PROBLEM REQUIREMENTS: Print each entry verbatim.

BEGIN EXERCISE INPUT

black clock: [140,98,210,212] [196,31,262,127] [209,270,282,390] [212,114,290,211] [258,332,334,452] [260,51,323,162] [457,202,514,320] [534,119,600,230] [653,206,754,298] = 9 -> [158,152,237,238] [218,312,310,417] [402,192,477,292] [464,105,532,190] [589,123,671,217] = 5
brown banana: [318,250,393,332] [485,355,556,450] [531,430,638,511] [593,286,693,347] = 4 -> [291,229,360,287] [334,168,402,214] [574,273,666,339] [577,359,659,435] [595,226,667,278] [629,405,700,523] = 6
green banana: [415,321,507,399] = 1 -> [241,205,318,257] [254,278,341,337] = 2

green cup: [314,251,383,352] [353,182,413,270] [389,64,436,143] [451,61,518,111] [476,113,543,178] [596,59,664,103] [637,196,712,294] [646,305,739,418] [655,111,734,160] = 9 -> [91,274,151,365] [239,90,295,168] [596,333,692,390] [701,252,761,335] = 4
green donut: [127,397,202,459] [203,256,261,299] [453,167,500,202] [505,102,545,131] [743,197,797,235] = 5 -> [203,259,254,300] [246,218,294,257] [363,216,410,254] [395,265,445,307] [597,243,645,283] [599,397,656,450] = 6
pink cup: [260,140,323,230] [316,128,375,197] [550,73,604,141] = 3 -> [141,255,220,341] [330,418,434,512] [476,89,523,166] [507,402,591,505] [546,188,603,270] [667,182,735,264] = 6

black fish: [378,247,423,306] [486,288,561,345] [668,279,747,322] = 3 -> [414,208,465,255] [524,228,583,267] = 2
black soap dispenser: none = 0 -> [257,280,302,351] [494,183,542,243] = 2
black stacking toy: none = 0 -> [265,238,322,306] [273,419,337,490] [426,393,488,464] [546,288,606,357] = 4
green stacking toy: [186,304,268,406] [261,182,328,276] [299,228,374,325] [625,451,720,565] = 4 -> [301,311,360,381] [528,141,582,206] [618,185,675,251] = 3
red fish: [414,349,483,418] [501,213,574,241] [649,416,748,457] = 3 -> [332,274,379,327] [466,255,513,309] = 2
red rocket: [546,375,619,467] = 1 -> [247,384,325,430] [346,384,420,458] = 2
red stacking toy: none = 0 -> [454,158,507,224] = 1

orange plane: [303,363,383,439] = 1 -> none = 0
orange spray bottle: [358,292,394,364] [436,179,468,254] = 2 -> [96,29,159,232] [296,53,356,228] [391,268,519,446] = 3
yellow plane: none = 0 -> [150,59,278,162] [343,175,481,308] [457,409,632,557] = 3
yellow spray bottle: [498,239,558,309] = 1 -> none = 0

END EXERCISE INPUT

FINISHED TASK:
black clock: [140,98,210,212] [196,31,262,127] [209,270,282,390] [212,114,290,211] [258,332,334,452] [260,51,323,162] [457,202,514,320] [534,119,600,230] [653,206,754,298] = 9 -> [158,152,237,238] [218,312,310,417] [402,192,477,292] [464,105,532,190] [589,123,671,217] = 5
brown banana: [318,250,393,332] [485,355,556,450] [531,430,638,511] [593,286,693,347] = 4 -> [291,229,360,287] [334,168,402,214] [574,273,666,339] [577,359,659,435] [595,226,667,278] [629,405,700,523] = 6
green banana: [415,321,507,399] = 1 -> [241,205,318,257] [254,278,341,337] = 2

green cup: [314,251,383,352] [353,182,413,270] [389,64,436,143] [451,61,518,111] [476,113,543,178] [596,59,664,103] [637,196,712,294] [646,305,739,418] [655,111,734,160] = 9 -> [91,274,151,365] [239,90,295,168] [596,333,692,390] [701,252,761,335] = 4
green donut: [127,397,202,459] [203,256,261,299] [453,167,500,202] [505,102,545,131] [743,197,797,235] = 5 -> [203,259,254,300] [246,218,294,257] [363,216,410,254] [395,265,445,307] [597,243,645,283] [599,397,656,450] = 6
pink cup: [260,140,323,230] [316,128,375,197] [550,73,604,141] = 3 -> [141,255,220,341] [330,418,434,512] [476,89,523,166] [507,402,591,505] [546,188,603,270] [667,182,735,264] = 6

black fish: [378,247,423,306] [486,288,561,345] [668,279,747,322] = 3 -> [414,208,465,255] [524,228,583,267] = 2
black soap dispenser: none = 0 -> [257,280,302,351] [494,183,542,243] = 2
black stacking toy: none = 0 -> [265,238,322,306] [273,419,337,490] [426,393,488,464] [546,288,606,357] = 4
green stacking toy: [186,304,268,406] [261,182,328,276] [299,228,374,325] [625,451,720,565] = 4 -> [301,311,360,381] [528,141,582,206] [618,185,675,251] = 3
red fish: [414,349,483,418] [501,213,574,241] [649,416,748,457] = 3 -> [332,274,379,327] [466,255,513,309] = 2
red rocket: [546,375,619,467] = 1 -> [247,384,325,430] [346,384,420,458] = 2
red stacking toy: none = 0 -> [454,158,507,224] = 1

orange plane: [303,363,383,439] = 1 -> none = 0
orange spray bottle: [358,292,394,364] [436,179,468,254] = 2 -> [96,29,159,232] [296,53,356,228] [391,268,519,446] = 3
yellow plane: none = 0 -> [150,59,278,162] [343,175,481,308] [457,409,632,557] = 3
yellow spray bottle: [498,239,558,309] = 1 -> none = 0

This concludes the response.